- How to complete this task -
Wherever "ellipse" appears in the records below, copy the line that holds it.

- Source records -
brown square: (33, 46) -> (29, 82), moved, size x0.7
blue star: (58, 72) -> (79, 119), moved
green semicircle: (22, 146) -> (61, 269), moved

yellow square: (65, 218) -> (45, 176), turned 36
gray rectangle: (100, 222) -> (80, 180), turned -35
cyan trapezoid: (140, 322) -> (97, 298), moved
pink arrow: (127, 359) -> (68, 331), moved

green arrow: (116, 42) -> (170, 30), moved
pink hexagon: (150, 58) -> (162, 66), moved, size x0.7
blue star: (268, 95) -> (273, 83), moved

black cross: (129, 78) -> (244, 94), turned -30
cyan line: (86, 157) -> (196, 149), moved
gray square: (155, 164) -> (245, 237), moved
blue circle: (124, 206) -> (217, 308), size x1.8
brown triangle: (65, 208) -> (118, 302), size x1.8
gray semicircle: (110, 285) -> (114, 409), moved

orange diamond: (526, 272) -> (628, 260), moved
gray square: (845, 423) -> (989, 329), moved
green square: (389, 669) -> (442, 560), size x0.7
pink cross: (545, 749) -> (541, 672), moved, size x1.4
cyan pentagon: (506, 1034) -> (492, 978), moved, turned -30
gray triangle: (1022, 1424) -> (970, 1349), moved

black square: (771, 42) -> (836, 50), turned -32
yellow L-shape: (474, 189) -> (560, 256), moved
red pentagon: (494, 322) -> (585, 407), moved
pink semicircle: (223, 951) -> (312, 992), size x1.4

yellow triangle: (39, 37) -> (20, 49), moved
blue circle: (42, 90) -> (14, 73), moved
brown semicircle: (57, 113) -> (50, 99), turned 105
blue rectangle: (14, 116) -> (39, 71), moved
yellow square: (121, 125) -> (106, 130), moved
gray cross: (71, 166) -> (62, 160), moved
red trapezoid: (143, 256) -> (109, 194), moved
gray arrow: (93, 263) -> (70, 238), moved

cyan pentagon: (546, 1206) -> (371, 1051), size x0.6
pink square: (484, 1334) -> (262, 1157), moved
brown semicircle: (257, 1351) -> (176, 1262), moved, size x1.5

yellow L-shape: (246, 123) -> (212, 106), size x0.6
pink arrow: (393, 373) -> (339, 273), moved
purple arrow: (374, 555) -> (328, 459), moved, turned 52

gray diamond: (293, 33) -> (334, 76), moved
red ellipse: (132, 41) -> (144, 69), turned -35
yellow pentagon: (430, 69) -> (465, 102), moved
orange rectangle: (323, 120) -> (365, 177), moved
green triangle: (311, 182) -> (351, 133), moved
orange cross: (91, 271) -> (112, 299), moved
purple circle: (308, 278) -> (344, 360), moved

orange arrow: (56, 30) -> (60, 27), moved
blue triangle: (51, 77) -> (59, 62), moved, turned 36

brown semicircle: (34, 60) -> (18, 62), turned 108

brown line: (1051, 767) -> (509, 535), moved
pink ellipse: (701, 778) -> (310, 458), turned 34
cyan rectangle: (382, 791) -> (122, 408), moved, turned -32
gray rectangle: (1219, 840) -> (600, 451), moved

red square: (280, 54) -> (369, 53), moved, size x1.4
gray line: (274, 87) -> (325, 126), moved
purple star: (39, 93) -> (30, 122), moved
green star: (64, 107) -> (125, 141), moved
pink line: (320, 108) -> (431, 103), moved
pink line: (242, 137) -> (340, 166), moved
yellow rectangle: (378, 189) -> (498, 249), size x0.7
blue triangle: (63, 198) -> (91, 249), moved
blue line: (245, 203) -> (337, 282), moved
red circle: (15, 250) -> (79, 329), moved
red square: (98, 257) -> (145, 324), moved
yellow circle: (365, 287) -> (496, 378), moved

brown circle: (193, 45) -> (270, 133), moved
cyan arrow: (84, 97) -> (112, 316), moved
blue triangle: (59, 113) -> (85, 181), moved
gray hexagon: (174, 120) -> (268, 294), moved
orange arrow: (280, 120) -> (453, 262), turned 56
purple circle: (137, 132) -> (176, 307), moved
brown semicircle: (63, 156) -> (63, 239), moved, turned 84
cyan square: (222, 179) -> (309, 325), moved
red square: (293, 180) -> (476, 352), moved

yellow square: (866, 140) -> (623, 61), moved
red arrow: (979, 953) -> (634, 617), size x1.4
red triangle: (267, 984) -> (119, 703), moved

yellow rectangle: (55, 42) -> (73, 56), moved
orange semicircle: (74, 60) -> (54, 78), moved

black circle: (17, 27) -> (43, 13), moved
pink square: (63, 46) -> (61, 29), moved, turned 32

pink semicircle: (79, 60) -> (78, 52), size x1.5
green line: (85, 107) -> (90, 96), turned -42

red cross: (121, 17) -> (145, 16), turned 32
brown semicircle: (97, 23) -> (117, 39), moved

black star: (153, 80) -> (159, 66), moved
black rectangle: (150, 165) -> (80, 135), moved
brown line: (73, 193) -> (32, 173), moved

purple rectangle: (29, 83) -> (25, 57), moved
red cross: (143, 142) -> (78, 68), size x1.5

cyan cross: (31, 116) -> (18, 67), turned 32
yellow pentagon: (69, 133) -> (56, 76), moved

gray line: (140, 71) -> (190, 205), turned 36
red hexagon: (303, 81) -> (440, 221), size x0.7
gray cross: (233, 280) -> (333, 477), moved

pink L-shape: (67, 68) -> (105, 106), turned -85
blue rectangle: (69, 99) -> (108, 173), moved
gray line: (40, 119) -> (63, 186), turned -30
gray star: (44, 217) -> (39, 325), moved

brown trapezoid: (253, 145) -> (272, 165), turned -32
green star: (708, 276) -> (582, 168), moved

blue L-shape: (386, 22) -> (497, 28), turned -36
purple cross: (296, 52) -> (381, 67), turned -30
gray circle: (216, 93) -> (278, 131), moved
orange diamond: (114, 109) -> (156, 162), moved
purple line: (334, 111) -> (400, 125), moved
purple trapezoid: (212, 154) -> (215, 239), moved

- Answer section -
red ellipse: (132, 41) -> (144, 69), turned -35
pink ellipse: (701, 778) -> (310, 458), turned 34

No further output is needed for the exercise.